TASK PROMPT ▸ Return the entries in full, exactly as written.

Start of RECORDED INFORMATION

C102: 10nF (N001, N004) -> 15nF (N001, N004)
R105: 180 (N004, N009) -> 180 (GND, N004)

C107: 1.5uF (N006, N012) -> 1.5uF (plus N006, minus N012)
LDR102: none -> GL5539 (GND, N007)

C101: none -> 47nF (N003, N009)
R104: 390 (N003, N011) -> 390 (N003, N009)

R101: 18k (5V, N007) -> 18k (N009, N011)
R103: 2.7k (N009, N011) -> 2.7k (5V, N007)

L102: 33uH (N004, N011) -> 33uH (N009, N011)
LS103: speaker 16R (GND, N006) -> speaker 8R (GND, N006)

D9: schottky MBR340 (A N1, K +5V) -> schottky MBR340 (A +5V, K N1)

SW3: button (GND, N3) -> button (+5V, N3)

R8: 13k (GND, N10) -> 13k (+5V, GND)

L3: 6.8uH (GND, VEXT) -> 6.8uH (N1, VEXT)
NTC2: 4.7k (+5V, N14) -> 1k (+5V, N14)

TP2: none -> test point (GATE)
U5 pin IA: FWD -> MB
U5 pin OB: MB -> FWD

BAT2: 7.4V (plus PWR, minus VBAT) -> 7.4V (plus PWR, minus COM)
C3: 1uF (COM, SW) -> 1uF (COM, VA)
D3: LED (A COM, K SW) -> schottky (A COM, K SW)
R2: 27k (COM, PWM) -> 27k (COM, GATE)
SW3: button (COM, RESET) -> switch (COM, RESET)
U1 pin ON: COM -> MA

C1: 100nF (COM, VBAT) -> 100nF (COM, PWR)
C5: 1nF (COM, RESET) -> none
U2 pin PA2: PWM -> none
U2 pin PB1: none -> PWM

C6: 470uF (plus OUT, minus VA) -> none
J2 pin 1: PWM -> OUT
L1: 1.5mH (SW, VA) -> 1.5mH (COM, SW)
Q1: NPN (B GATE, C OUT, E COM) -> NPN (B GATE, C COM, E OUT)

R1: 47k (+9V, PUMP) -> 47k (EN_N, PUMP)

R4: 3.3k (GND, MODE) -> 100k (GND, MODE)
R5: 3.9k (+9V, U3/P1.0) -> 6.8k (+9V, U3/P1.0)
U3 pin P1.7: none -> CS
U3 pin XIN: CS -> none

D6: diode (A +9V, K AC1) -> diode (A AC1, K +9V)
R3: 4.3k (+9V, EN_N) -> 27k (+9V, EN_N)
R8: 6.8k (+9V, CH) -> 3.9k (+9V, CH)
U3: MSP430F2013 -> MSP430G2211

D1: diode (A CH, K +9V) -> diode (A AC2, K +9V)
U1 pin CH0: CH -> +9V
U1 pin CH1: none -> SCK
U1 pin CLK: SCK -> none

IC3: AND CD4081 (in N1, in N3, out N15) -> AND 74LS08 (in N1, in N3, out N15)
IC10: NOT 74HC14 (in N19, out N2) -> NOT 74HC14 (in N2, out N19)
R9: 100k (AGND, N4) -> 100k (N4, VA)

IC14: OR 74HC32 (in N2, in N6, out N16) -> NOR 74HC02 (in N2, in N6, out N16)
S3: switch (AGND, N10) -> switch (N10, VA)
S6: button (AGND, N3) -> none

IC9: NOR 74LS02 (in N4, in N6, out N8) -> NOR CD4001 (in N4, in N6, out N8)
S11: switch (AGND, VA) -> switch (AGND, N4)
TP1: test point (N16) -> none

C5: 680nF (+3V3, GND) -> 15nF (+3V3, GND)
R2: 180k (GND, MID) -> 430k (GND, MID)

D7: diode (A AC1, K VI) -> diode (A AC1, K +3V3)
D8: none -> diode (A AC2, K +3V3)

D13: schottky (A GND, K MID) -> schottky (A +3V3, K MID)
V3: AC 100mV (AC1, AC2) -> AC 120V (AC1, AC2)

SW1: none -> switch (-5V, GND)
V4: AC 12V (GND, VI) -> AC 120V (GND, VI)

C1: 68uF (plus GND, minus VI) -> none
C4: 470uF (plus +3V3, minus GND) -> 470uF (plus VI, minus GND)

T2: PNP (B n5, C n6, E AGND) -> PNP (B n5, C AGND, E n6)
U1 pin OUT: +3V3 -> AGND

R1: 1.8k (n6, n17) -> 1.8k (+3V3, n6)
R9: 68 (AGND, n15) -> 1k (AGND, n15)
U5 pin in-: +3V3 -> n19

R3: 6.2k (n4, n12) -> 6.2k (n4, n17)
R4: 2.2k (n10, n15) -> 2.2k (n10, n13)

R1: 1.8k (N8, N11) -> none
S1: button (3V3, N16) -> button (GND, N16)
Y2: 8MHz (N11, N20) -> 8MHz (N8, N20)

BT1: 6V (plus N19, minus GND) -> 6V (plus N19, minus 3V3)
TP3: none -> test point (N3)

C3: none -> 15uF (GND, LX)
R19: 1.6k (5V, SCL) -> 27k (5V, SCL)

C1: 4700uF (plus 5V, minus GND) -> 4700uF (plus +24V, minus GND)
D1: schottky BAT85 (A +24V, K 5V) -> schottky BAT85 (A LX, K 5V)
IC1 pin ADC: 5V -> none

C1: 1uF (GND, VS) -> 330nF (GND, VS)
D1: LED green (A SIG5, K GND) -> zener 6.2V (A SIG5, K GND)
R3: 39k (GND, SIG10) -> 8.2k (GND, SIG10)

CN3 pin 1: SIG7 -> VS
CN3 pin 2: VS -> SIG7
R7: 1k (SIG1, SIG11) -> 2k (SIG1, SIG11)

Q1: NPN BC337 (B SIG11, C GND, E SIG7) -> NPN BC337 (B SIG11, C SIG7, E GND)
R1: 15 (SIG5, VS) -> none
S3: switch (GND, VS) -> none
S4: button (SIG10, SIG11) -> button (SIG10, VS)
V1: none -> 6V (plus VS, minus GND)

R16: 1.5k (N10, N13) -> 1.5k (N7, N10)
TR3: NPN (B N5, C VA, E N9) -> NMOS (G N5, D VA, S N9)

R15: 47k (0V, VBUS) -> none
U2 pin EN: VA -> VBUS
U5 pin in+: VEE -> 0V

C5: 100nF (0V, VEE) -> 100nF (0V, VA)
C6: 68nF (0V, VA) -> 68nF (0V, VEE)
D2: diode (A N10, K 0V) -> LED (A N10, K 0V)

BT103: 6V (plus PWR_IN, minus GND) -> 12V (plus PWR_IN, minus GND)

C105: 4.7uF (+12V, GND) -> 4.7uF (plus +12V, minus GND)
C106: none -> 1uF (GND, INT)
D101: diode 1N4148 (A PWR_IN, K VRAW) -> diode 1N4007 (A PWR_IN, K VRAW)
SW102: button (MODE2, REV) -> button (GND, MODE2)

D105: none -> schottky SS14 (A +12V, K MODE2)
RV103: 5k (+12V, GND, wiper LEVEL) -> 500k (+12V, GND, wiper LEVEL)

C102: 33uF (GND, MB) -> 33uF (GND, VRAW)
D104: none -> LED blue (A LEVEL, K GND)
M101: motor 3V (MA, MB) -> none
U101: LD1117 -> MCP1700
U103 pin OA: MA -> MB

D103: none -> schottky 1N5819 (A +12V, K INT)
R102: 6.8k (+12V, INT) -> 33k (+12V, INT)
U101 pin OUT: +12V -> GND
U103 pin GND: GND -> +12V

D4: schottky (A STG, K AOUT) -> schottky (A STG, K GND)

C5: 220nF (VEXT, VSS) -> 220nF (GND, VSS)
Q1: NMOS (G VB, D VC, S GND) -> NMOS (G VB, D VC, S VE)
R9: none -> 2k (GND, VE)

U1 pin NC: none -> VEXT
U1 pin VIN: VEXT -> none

End of RECORDED INFORMATION

ANSWER ▸
C102: 10nF (N001, N004) -> 15nF (N001, N004)
R105: 180 (N004, N009) -> 180 (GND, N004)

C107: 1.5uF (N006, N012) -> 1.5uF (plus N006, minus N012)
LDR102: none -> GL5539 (GND, N007)

C101: none -> 47nF (N003, N009)
R104: 390 (N003, N011) -> 390 (N003, N009)

R101: 18k (5V, N007) -> 18k (N009, N011)
R103: 2.7k (N009, N011) -> 2.7k (5V, N007)

L102: 33uH (N004, N011) -> 33uH (N009, N011)
LS103: speaker 16R (GND, N006) -> speaker 8R (GND, N006)

D9: schottky MBR340 (A N1, K +5V) -> schottky MBR340 (A +5V, K N1)

SW3: button (GND, N3) -> button (+5V, N3)

R8: 13k (GND, N10) -> 13k (+5V, GND)

L3: 6.8uH (GND, VEXT) -> 6.8uH (N1, VEXT)
NTC2: 4.7k (+5V, N14) -> 1k (+5V, N14)

TP2: none -> test point (GATE)
U5 pin IA: FWD -> MB
U5 pin OB: MB -> FWD

BAT2: 7.4V (plus PWR, minus VBAT) -> 7.4V (plus PWR, minus COM)
C3: 1uF (COM, SW) -> 1uF (COM, VA)
D3: LED (A COM, K SW) -> schottky (A COM, K SW)
R2: 27k (COM, PWM) -> 27k (COM, GATE)
SW3: button (COM, RESET) -> switch (COM, RESET)
U1 pin ON: COM -> MA

C1: 100nF (COM, VBAT) -> 100nF (COM, PWR)
C5: 1nF (COM, RESET) -> none
U2 pin PA2: PWM -> none
U2 pin PB1: none -> PWM

C6: 470uF (plus OUT, minus VA) -> none
J2 pin 1: PWM -> OUT
L1: 1.5mH (SW, VA) -> 1.5mH (COM, SW)
Q1: NPN (B GATE, C OUT, E COM) -> NPN (B GATE, C COM, E OUT)

R1: 47k (+9V, PUMP) -> 47k (EN_N, PUMP)

R4: 3.3k (GND, MODE) -> 100k (GND, MODE)
R5: 3.9k (+9V, U3/P1.0) -> 6.8k (+9V, U3/P1.0)
U3 pin P1.7: none -> CS
U3 pin XIN: CS -> none

D6: diode (A +9V, K AC1) -> diode (A AC1, K +9V)
R3: 4.3k (+9V, EN_N) -> 27k (+9V, EN_N)
R8: 6.8k (+9V, CH) -> 3.9k (+9V, CH)
U3: MSP430F2013 -> MSP430G2211

D1: diode (A CH, K +9V) -> diode (A AC2, K +9V)
U1 pin CH0: CH -> +9V
U1 pin CH1: none -> SCK
U1 pin CLK: SCK -> none

IC3: AND CD4081 (in N1, in N3, out N15) -> AND 74LS08 (in N1, in N3, out N15)
IC10: NOT 74HC14 (in N19, out N2) -> NOT 74HC14 (in N2, out N19)
R9: 100k (AGND, N4) -> 100k (N4, VA)

IC14: OR 74HC32 (in N2, in N6, out N16) -> NOR 74HC02 (in N2, in N6, out N16)
S3: switch (AGND, N10) -> switch (N10, VA)
S6: button (AGND, N3) -> none

IC9: NOR 74LS02 (in N4, in N6, out N8) -> NOR CD4001 (in N4, in N6, out N8)
S11: switch (AGND, VA) -> switch (AGND, N4)
TP1: test point (N16) -> none

C5: 680nF (+3V3, GND) -> 15nF (+3V3, GND)
R2: 180k (GND, MID) -> 430k (GND, MID)

D7: diode (A AC1, K VI) -> diode (A AC1, K +3V3)
D8: none -> diode (A AC2, K +3V3)

D13: schottky (A GND, K MID) -> schottky (A +3V3, K MID)
V3: AC 100mV (AC1, AC2) -> AC 120V (AC1, AC2)

SW1: none -> switch (-5V, GND)
V4: AC 12V (GND, VI) -> AC 120V (GND, VI)

C1: 68uF (plus GND, minus VI) -> none
C4: 470uF (plus +3V3, minus GND) -> 470uF (plus VI, minus GND)

T2: PNP (B n5, C n6, E AGND) -> PNP (B n5, C AGND, E n6)
U1 pin OUT: +3V3 -> AGND

R1: 1.8k (n6, n17) -> 1.8k (+3V3, n6)
R9: 68 (AGND, n15) -> 1k (AGND, n15)
U5 pin in-: +3V3 -> n19

R3: 6.2k (n4, n12) -> 6.2k (n4, n17)
R4: 2.2k (n10, n15) -> 2.2k (n10, n13)

R1: 1.8k (N8, N11) -> none
S1: button (3V3, N16) -> button (GND, N16)
Y2: 8MHz (N11, N20) -> 8MHz (N8, N20)

BT1: 6V (plus N19, minus GND) -> 6V (plus N19, minus 3V3)
TP3: none -> test point (N3)

C3: none -> 15uF (GND, LX)
R19: 1.6k (5V, SCL) -> 27k (5V, SCL)

C1: 4700uF (plus 5V, minus GND) -> 4700uF (plus +24V, minus GND)
D1: schottky BAT85 (A +24V, K 5V) -> schottky BAT85 (A LX, K 5V)
IC1 pin ADC: 5V -> none

C1: 1uF (GND, VS) -> 330nF (GND, VS)
D1: LED green (A SIG5, K GND) -> zener 6.2V (A SIG5, K GND)
R3: 39k (GND, SIG10) -> 8.2k (GND, SIG10)

CN3 pin 1: SIG7 -> VS
CN3 pin 2: VS -> SIG7
R7: 1k (SIG1, SIG11) -> 2k (SIG1, SIG11)

Q1: NPN BC337 (B SIG11, C GND, E SIG7) -> NPN BC337 (B SIG11, C SIG7, E GND)
R1: 15 (SIG5, VS) -> none
S3: switch (GND, VS) -> none
S4: button (SIG10, SIG11) -> button (SIG10, VS)
V1: none -> 6V (plus VS, minus GND)

R16: 1.5k (N10, N13) -> 1.5k (N7, N10)
TR3: NPN (B N5, C VA, E N9) -> NMOS (G N5, D VA, S N9)

R15: 47k (0V, VBUS) -> none
U2 pin EN: VA -> VBUS
U5 pin in+: VEE -> 0V

C5: 100nF (0V, VEE) -> 100nF (0V, VA)
C6: 68nF (0V, VA) -> 68nF (0V, VEE)
D2: diode (A N10, K 0V) -> LED (A N10, K 0V)

BT103: 6V (plus PWR_IN, minus GND) -> 12V (plus PWR_IN, minus GND)

C105: 4.7uF (+12V, GND) -> 4.7uF (plus +12V, minus GND)
C106: none -> 1uF (GND, INT)
D101: diode 1N4148 (A PWR_IN, K VRAW) -> diode 1N4007 (A PWR_IN, K VRAW)
SW102: button (MODE2, REV) -> button (GND, MODE2)

D105: none -> schottky SS14 (A +12V, K MODE2)
RV103: 5k (+12V, GND, wiper LEVEL) -> 500k (+12V, GND, wiper LEVEL)

C102: 33uF (GND, MB) -> 33uF (GND, VRAW)
D104: none -> LED blue (A LEVEL, K GND)
M101: motor 3V (MA, MB) -> none
U101: LD1117 -> MCP1700
U103 pin OA: MA -> MB

D103: none -> schottky 1N5819 (A +12V, K INT)
R102: 6.8k (+12V, INT) -> 33k (+12V, INT)
U101 pin OUT: +12V -> GND
U103 pin GND: GND -> +12V

D4: schottky (A STG, K AOUT) -> schottky (A STG, K GND)

C5: 220nF (VEXT, VSS) -> 220nF (GND, VSS)
Q1: NMOS (G VB, D VC, S GND) -> NMOS (G VB, D VC, S VE)
R9: none -> 2k (GND, VE)

U1 pin NC: none -> VEXT
U1 pin VIN: VEXT -> none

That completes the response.